■ **Provided data**
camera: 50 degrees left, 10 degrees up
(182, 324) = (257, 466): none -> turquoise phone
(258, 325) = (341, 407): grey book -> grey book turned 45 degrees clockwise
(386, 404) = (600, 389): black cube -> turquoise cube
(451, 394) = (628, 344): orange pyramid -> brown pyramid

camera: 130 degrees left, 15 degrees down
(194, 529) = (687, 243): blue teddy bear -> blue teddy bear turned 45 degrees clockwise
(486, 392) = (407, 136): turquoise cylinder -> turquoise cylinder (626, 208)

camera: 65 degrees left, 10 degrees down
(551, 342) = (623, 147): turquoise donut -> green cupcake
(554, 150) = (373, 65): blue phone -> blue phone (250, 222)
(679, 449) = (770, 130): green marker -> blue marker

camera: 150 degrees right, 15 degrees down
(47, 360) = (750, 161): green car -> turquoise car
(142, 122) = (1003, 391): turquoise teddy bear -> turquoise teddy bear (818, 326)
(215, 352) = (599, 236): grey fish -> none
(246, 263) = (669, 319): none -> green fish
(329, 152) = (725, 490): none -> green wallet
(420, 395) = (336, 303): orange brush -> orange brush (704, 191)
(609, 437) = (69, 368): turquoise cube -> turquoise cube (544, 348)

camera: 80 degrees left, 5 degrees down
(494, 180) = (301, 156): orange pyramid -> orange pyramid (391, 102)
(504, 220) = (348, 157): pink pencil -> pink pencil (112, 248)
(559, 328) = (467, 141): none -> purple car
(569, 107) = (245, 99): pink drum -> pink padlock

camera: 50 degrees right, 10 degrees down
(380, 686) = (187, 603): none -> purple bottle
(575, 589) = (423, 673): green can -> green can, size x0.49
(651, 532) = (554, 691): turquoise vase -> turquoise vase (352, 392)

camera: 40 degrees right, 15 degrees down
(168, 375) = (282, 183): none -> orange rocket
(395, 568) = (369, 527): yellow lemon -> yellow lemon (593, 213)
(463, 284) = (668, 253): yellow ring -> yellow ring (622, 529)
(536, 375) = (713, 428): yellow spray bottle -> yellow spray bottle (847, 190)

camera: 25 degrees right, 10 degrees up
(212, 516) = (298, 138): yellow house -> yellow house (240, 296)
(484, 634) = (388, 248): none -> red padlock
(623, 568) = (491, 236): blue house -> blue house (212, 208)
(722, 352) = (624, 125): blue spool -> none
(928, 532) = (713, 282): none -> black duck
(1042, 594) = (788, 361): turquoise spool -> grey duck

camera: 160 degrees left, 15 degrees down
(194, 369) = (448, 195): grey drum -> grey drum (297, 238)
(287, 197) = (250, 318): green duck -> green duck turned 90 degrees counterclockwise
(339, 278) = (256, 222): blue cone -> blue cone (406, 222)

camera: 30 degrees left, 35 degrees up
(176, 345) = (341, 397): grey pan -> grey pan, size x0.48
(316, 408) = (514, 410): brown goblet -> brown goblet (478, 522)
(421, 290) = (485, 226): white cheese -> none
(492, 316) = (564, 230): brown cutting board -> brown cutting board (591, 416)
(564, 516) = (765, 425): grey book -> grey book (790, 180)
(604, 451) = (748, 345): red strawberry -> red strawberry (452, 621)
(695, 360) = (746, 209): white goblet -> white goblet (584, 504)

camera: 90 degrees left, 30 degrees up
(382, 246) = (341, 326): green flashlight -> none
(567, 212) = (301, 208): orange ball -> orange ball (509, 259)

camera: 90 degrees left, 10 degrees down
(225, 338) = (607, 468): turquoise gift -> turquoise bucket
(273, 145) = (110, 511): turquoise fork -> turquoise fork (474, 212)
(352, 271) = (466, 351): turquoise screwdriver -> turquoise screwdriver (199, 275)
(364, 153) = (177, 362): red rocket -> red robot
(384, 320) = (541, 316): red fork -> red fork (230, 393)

■ **Activity**
Take the lines above from the one containing "(420, 395) = (336, 303): orange" to the one containing "(494, 180) = (301, 156): orange" and retype them exactly, both ends included, with nothing added.

■ **Response to this task**
(420, 395) = (336, 303): orange brush -> orange brush (704, 191)
(609, 437) = (69, 368): turquoise cube -> turquoise cube (544, 348)

camera: 80 degrees left, 5 degrees down
(494, 180) = (301, 156): orange pyramid -> orange pyramid (391, 102)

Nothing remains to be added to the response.